THE TASK
Below are records to return verbatim; the pictures are to be dropped.

DATASET CONTENT
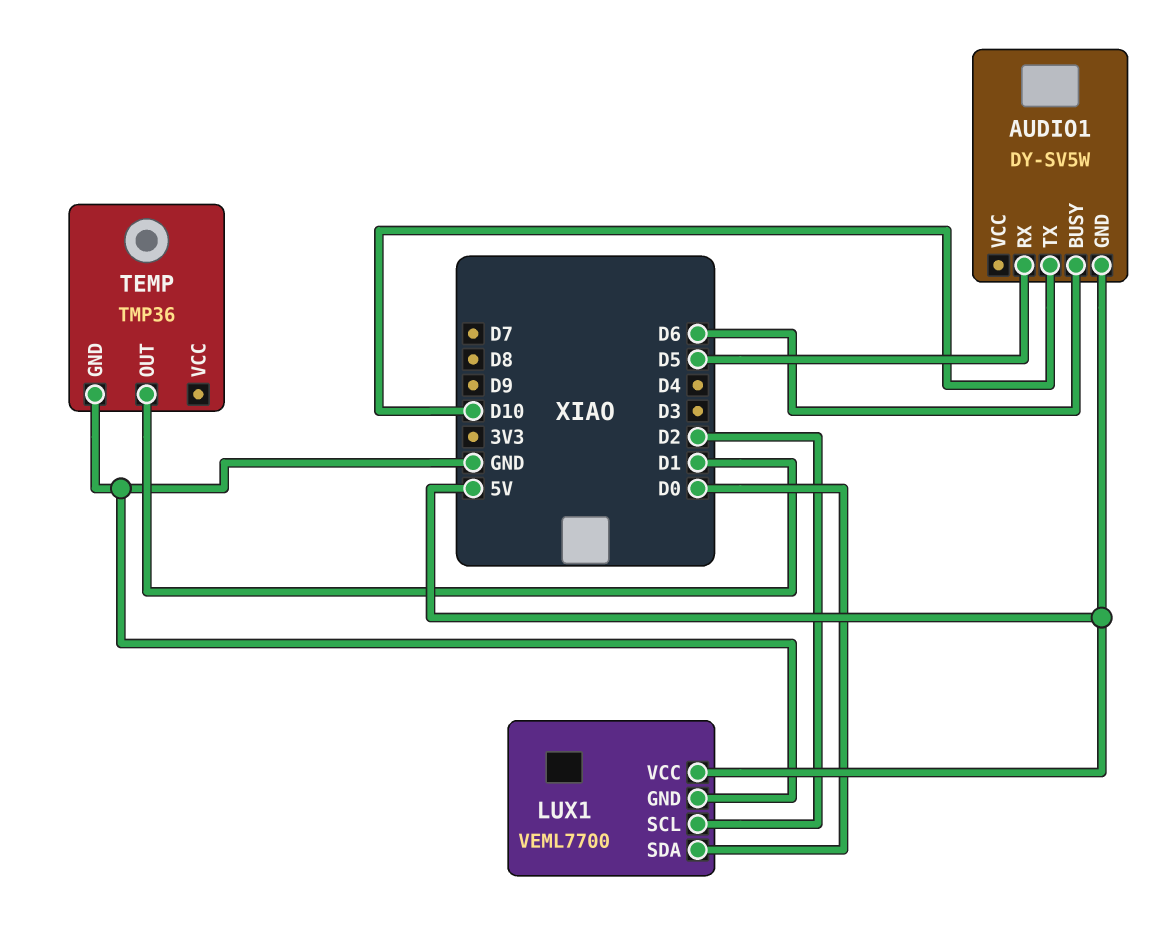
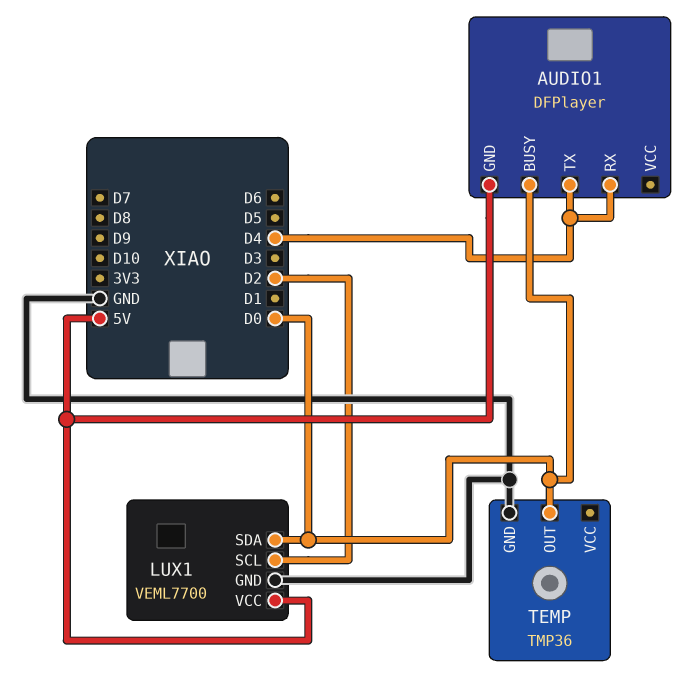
AUDIO1: DY-SV5W -> DFPlayer
AUDIO1 pin BUSY: D6 -> D0
AUDIO1 pin RX: D5 -> D4
AUDIO1 pin TX: D10 -> D4
TEMP pin OUT: D1 -> D0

OUTPUT OF THE TASK
AUDIO1: DY-SV5W -> DFPlayer
AUDIO1 pin BUSY: D6 -> D0
AUDIO1 pin RX: D5 -> D4
AUDIO1 pin TX: D10 -> D4
TEMP pin OUT: D1 -> D0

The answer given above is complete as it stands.